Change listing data
↓↓↓
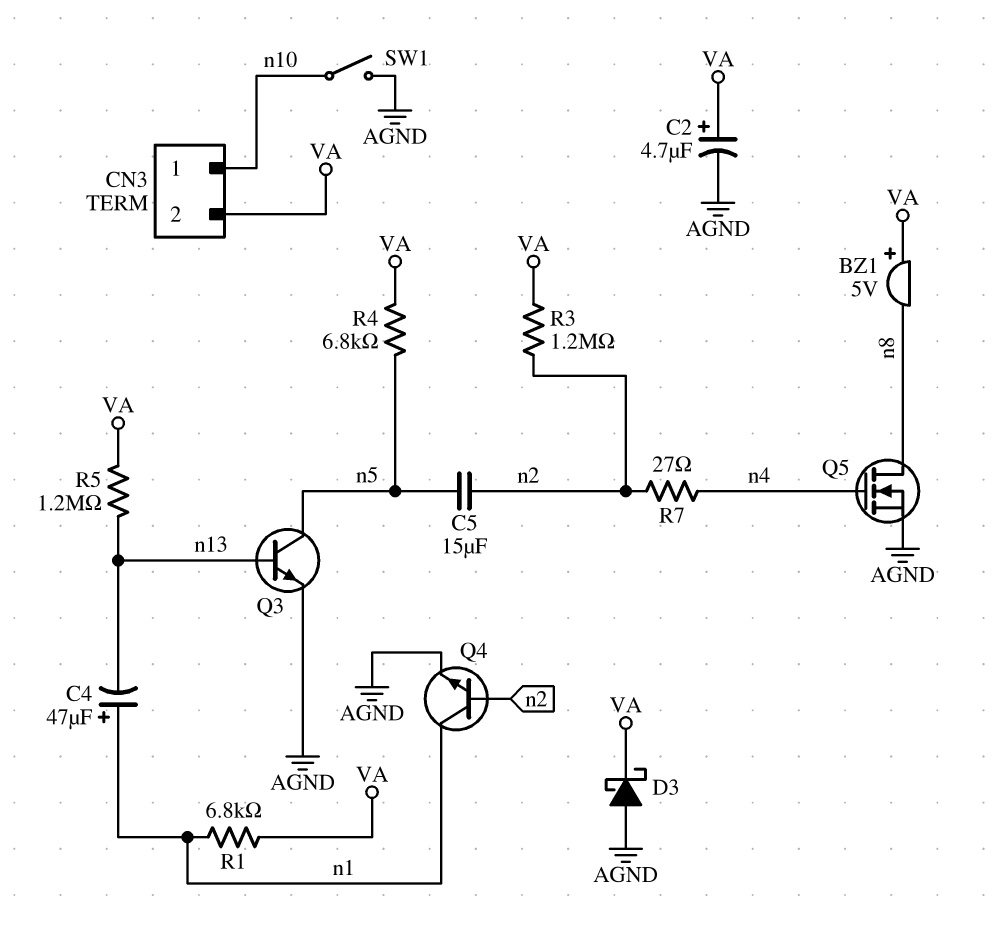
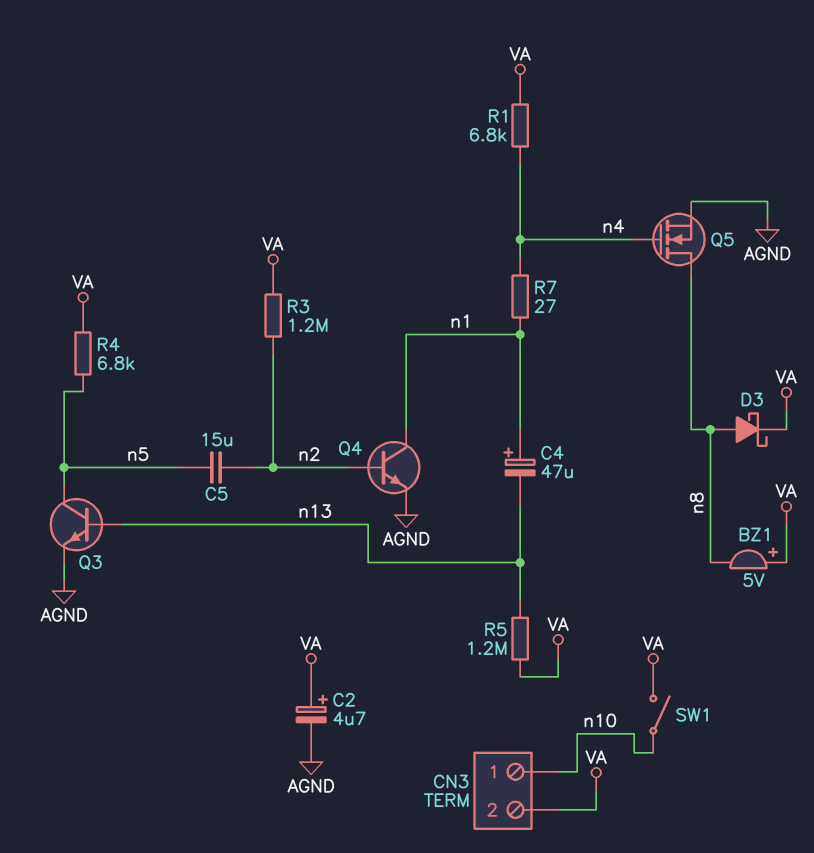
D3: schottky (A AGND, K VA) -> schottky (A n8, K VA)
R1: 6.8k (VA, n1) -> 6.8k (VA, n4)
R7: 27 (n2, n4) -> 27 (n1, n4)
SW1: switch (AGND, n10) -> switch (VA, n10)

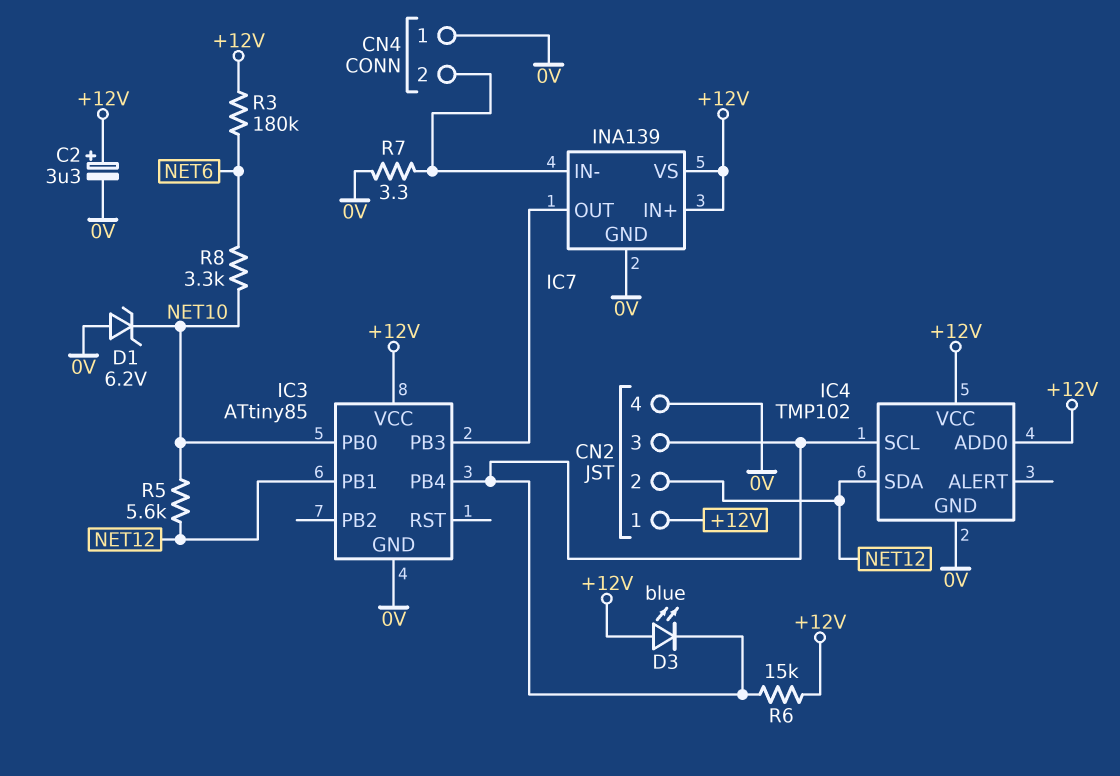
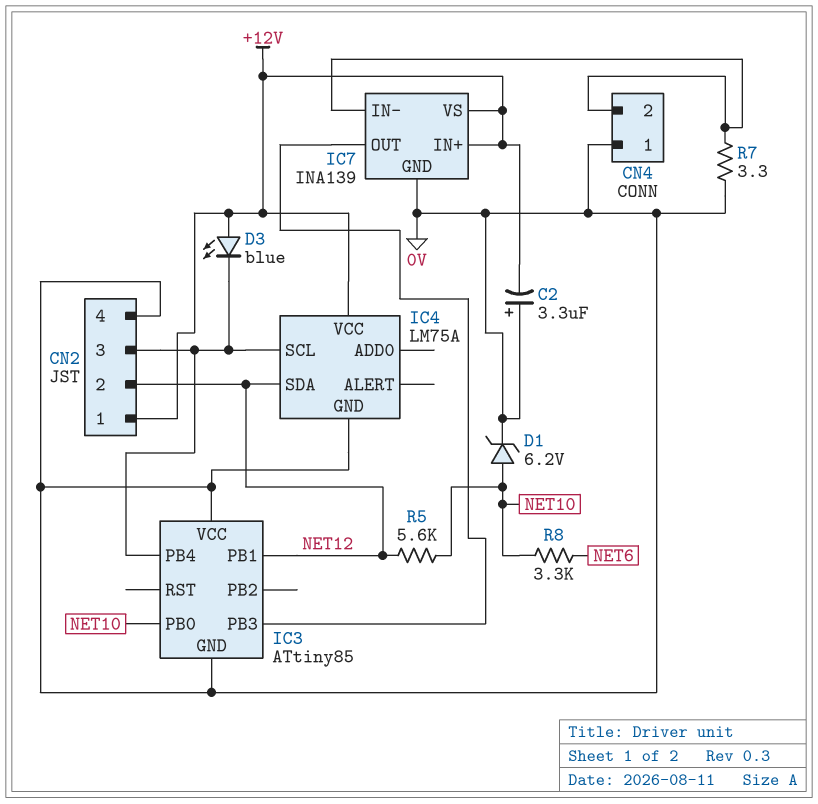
C2: 3.3uF (plus +12V, minus 0V) -> 3.3uF (plus 0V, minus +12V)
D1: zener 6.2V (A 0V, K NET10) -> zener 6.2V (A NET10, K 0V)
IC3 pin VCC: +12V -> 0V
IC4: TMP102 -> LM75A
IC4 pin ADD0: +12V -> none
R3: 180k (+12V, NET6) -> none
R6: 15k (+12V, CN2/3) -> none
↑↑↑
§ EXERCISE
The answer must consist of every line from the entries that holds the string "none".

§ YOUR SOLUTION
IC4 pin ADD0: +12V -> none
R3: 180k (+12V, NET6) -> none
R6: 15k (+12V, CN2/3) -> none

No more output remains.